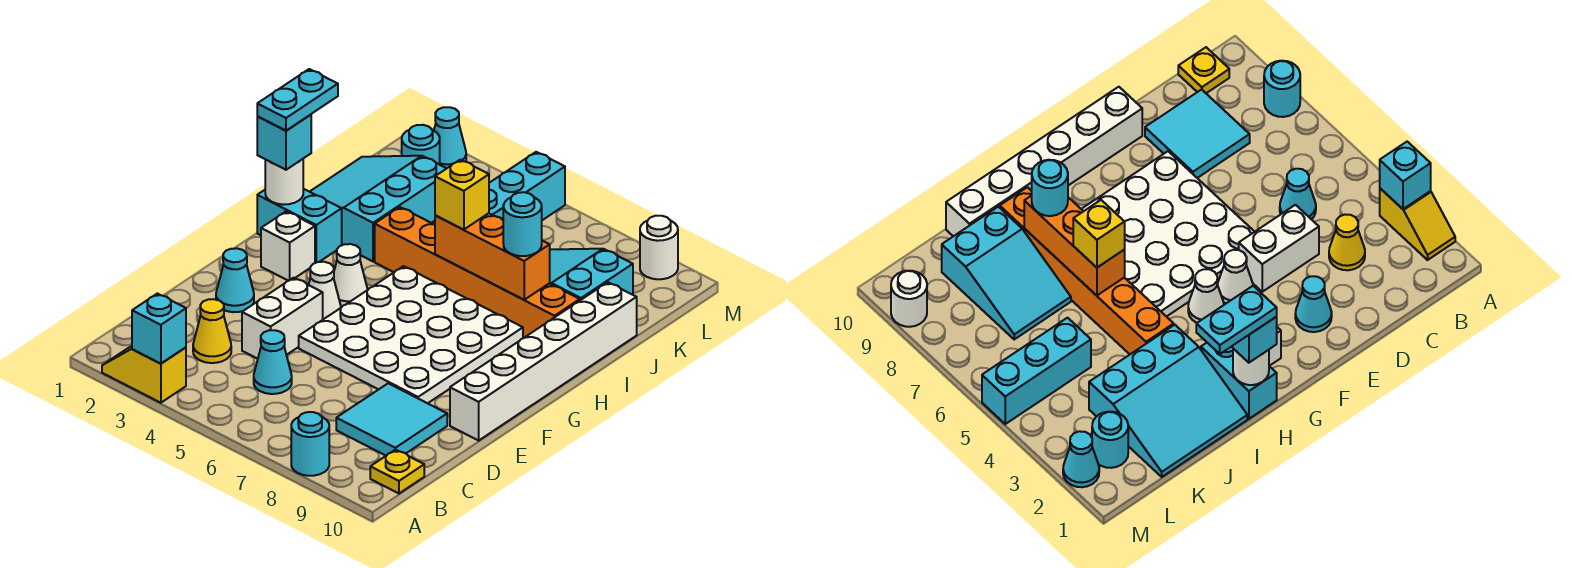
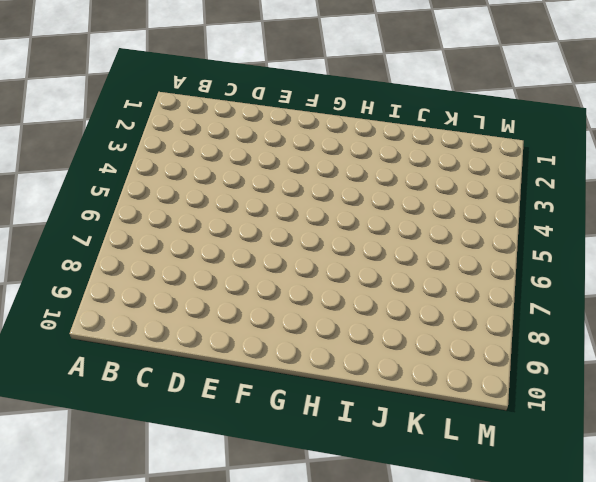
none -> yellow 1x2 slope [102,346,186,403]
none -> cyan 1x1 round brick [291,412,329,476]
none -> yellow 1x1 plate [370,450,424,493]

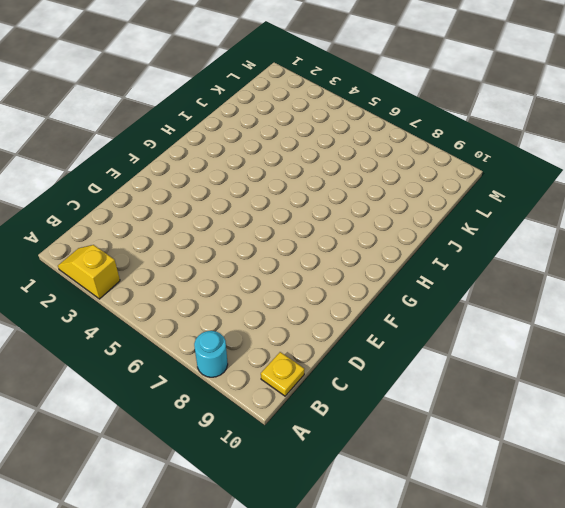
none -> yellow 1x1 cone [193,299,231,363]
none -> cyan 1x1 cone [254,330,292,394]
none -> cyan 2x2 tile [336,383,447,456]

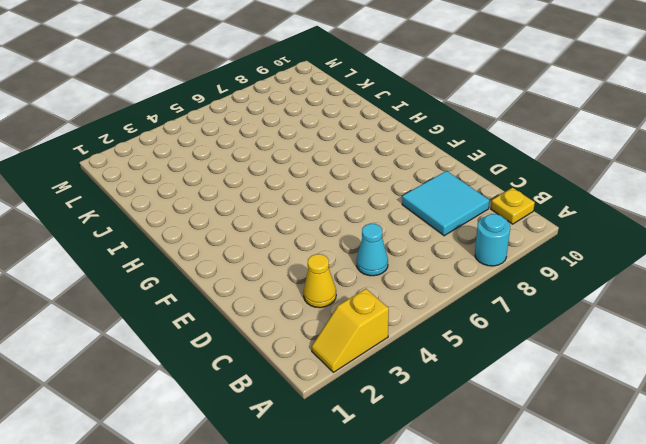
none -> white 1x2 brick [242,278,323,359]
none -> cyan 1x1 cone [216,248,254,312]
none -> white 4x4 plate [299,266,523,403]

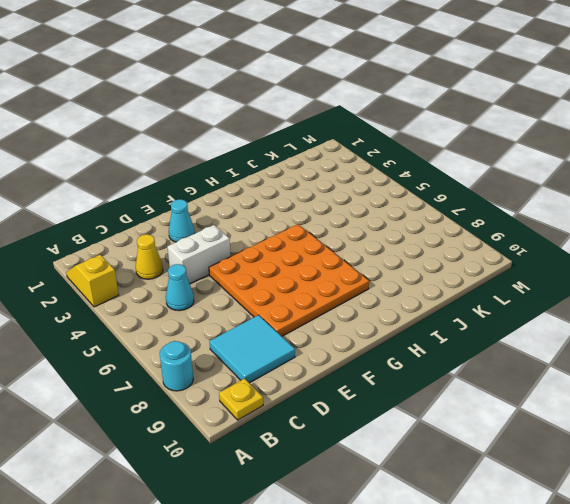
orange 4x4 plate [209,224,369,336] -> white 4x4 plate [299,266,523,403]
none -> white 1x6 brick [450,282,637,440]
none -> white 1x1 cone [309,262,341,319]
none -> white 1x1 brick [261,211,315,281]

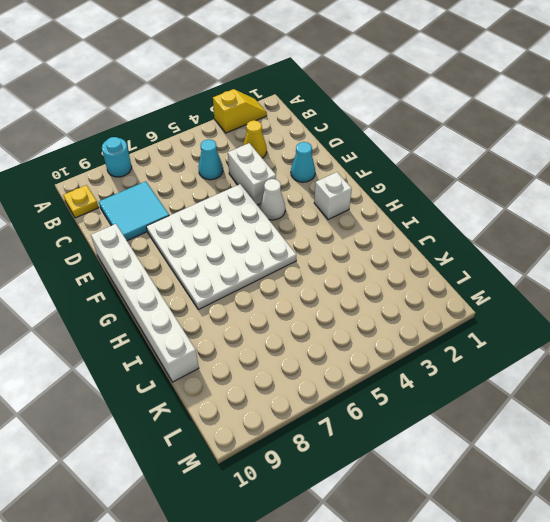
none -> white 1x1 cone [334,244,367,307]
none -> cyan 1x2 brick [257,189,342,263]
none -> cyan 3x3 slope [310,156,447,261]

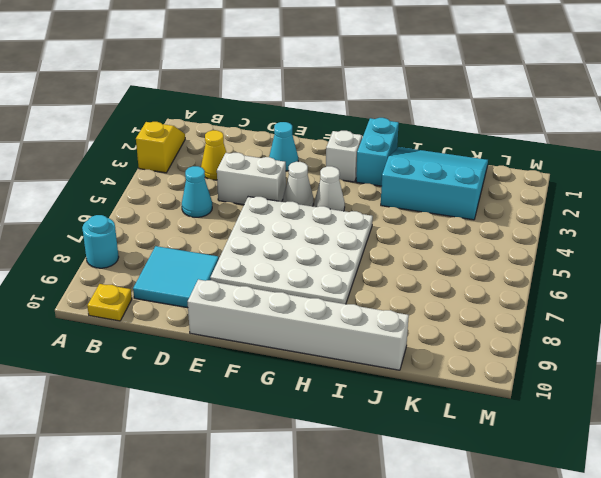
none -> orange 1x6 brick [375,207,580,338]
none -> cyan 2x3 slope [550,249,633,300]
none -> cyan 1x3 brick [489,152,565,220]

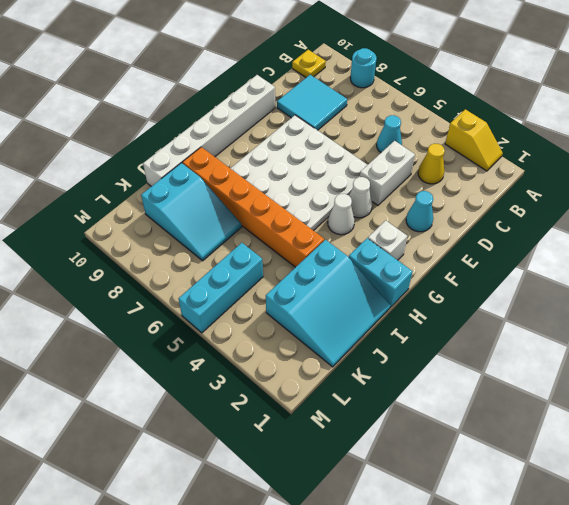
none -> cyan 1x1 round brick [402,125,440,165]
none -> cyan 1x1 cone [434,107,466,168]
none -> white 1x1 round brick [640,216,678,279]

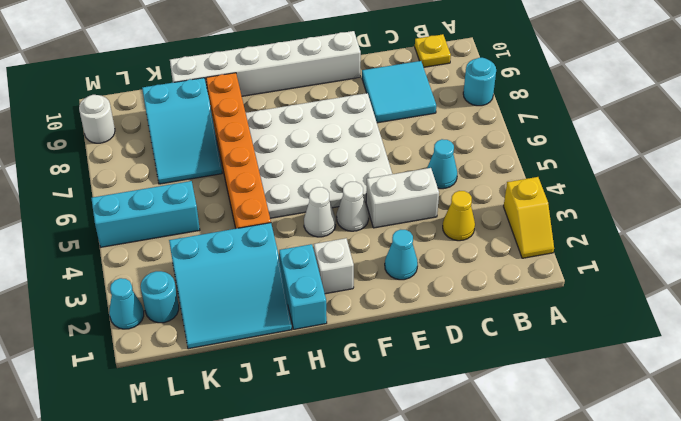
none -> cyan 1x1 brick [132,294,186,364]
none -> white 1x1 round brick [265,159,303,205]
none -> orange 1x3 brick [435,213,550,300]

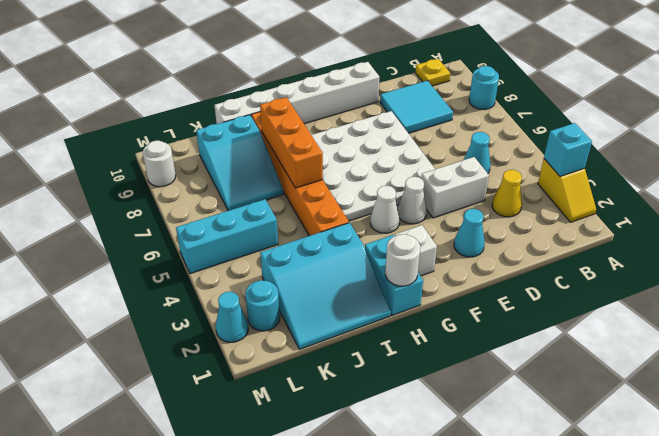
none -> cyan 1x1 brick [257,115,311,170]
none -> yellow 1x1 brick [435,160,489,230]
none -> cyan 1x1 round brick [503,192,542,256]

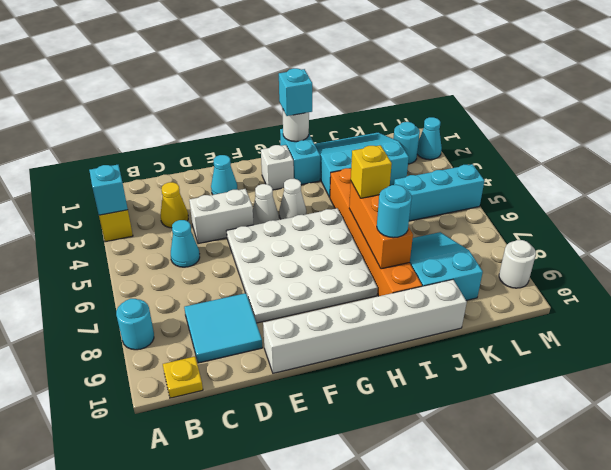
none -> cyan 1x2 plate [257,69,338,131]

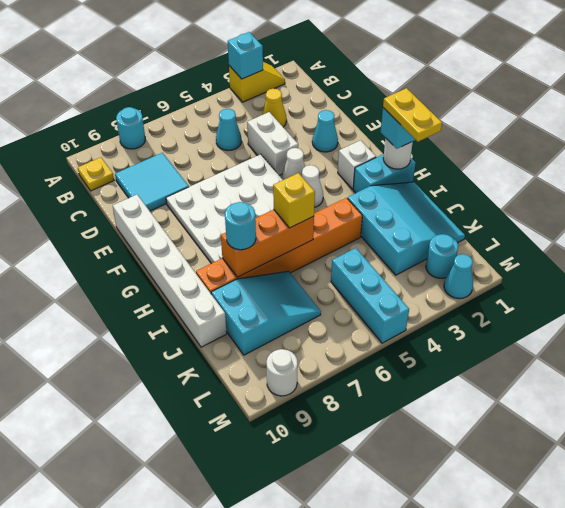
yellow 1x2 plate [383,88,442,142] -> cyan 1x2 plate [257,69,338,131]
########
> [Exercise objective]
All that is needed is an exact copy of the lines from the top of the entries through the line containing "none -> cyan 1x1 cone [216,248,254,312]", pictures left out.

> [Solution to the exercise]
none -> yellow 1x2 slope [102,346,186,403]
none -> cyan 1x1 round brick [291,412,329,476]
none -> yellow 1x1 plate [370,450,424,493]

none -> yellow 1x1 cone [193,299,231,363]
none -> cyan 1x1 cone [254,330,292,394]
none -> cyan 2x2 tile [336,383,447,456]

none -> white 1x2 brick [242,278,323,359]
none -> cyan 1x1 cone [216,248,254,312]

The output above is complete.